*What is expected:*
Please find every line in the rows below that contains the string "kern" and copy each of those lines.

Records contained in a dataset:

● ● ●

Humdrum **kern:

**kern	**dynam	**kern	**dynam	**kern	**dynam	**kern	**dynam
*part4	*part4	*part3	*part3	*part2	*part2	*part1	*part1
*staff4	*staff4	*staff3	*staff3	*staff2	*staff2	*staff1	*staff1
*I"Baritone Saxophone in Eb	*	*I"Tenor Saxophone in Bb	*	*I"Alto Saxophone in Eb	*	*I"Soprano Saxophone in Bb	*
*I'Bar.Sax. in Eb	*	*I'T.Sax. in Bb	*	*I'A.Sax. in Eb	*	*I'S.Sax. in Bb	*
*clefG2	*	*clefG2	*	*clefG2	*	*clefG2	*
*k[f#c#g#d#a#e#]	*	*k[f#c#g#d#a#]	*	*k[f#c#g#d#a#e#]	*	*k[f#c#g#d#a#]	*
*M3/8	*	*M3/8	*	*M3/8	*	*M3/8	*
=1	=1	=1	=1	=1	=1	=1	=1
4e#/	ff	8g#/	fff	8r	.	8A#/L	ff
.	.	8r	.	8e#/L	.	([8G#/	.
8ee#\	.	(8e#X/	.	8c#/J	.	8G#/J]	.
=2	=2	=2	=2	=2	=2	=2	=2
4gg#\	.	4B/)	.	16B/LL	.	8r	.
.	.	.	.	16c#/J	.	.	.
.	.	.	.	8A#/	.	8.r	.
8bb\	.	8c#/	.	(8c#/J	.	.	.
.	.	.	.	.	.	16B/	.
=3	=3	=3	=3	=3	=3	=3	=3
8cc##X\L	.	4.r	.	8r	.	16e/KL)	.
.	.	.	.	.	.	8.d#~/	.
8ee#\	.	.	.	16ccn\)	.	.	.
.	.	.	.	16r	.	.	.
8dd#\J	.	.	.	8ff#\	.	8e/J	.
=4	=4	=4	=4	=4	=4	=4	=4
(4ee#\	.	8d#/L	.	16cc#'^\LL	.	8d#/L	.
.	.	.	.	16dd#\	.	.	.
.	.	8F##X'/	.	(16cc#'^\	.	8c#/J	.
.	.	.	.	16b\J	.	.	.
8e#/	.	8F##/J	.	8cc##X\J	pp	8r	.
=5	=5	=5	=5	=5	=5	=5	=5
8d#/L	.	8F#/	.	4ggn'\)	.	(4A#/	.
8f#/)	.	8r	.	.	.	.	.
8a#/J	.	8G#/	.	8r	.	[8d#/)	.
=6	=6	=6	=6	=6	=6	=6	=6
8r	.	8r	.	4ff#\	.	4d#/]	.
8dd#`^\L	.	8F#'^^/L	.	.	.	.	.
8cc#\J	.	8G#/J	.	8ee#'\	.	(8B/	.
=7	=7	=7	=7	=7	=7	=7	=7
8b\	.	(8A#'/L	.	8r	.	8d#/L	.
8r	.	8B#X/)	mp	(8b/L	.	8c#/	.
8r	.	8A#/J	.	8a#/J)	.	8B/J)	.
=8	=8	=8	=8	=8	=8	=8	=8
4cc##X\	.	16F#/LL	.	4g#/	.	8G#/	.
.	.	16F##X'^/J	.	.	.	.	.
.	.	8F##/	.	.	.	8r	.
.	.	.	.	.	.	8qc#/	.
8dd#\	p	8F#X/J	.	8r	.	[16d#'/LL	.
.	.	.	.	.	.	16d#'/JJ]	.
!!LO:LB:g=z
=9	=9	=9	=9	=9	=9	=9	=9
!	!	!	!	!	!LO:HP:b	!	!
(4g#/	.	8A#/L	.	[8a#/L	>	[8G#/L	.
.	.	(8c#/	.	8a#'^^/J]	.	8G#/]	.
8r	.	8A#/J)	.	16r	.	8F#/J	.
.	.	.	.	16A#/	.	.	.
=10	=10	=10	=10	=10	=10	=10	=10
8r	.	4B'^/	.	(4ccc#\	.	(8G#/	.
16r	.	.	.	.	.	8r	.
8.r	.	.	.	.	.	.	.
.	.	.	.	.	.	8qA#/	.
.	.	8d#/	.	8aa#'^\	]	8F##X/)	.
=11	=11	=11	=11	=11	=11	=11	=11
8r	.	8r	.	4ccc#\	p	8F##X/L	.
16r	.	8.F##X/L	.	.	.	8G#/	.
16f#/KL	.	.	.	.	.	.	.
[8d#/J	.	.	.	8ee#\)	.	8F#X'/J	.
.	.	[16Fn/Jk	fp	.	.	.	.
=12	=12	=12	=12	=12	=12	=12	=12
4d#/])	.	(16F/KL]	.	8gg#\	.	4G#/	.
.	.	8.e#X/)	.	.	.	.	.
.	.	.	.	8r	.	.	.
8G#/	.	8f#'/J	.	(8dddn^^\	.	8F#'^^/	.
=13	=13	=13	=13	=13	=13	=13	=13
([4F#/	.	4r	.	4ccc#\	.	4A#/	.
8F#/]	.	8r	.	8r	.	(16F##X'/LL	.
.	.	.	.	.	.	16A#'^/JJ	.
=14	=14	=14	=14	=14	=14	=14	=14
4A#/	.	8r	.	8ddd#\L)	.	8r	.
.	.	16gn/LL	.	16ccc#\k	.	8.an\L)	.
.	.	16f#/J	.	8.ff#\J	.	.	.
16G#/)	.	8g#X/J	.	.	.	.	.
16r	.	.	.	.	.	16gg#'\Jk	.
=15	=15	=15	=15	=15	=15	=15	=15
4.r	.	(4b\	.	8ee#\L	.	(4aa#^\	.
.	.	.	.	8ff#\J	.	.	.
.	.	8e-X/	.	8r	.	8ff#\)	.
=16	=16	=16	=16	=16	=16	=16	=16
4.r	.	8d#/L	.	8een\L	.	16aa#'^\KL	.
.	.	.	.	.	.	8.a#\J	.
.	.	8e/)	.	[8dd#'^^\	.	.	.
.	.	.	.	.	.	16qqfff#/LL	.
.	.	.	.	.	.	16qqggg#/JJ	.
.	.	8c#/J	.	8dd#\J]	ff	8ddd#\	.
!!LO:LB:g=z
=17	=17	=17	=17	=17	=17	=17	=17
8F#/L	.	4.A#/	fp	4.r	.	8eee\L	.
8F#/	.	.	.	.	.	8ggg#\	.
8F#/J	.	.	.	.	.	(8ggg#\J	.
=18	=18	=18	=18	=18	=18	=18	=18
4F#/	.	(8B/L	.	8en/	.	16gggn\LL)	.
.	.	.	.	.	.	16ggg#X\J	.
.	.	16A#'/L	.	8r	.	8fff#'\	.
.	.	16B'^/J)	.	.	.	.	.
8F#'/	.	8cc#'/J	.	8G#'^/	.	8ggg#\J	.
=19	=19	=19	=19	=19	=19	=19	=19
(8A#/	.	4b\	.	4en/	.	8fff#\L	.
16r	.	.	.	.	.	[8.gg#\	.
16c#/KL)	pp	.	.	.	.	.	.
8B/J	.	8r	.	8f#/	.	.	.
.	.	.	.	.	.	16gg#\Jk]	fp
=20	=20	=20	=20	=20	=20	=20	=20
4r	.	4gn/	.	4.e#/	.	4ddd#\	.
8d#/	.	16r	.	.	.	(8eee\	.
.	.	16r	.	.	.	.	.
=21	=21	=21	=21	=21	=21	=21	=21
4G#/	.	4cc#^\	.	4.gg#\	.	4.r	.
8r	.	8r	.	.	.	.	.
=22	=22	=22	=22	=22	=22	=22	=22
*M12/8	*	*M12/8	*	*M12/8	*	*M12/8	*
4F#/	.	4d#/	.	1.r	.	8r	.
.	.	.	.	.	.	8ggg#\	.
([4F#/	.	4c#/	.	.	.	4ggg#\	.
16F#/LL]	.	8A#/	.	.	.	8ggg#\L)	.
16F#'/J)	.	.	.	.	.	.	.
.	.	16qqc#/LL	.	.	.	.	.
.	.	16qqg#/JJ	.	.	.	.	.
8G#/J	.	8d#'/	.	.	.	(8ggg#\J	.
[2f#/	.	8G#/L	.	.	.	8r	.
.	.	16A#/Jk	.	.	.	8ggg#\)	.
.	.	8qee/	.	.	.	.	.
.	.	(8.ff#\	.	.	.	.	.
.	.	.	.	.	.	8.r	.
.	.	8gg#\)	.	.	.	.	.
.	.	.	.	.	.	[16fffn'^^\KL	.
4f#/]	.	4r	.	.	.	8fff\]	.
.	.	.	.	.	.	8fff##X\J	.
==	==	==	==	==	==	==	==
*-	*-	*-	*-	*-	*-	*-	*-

● ● ●

*Solution to the problem:*
Humdrum **kern:
**kern	**dynam	**kern	**dynam	**kern	**dynam	**kern	**dynam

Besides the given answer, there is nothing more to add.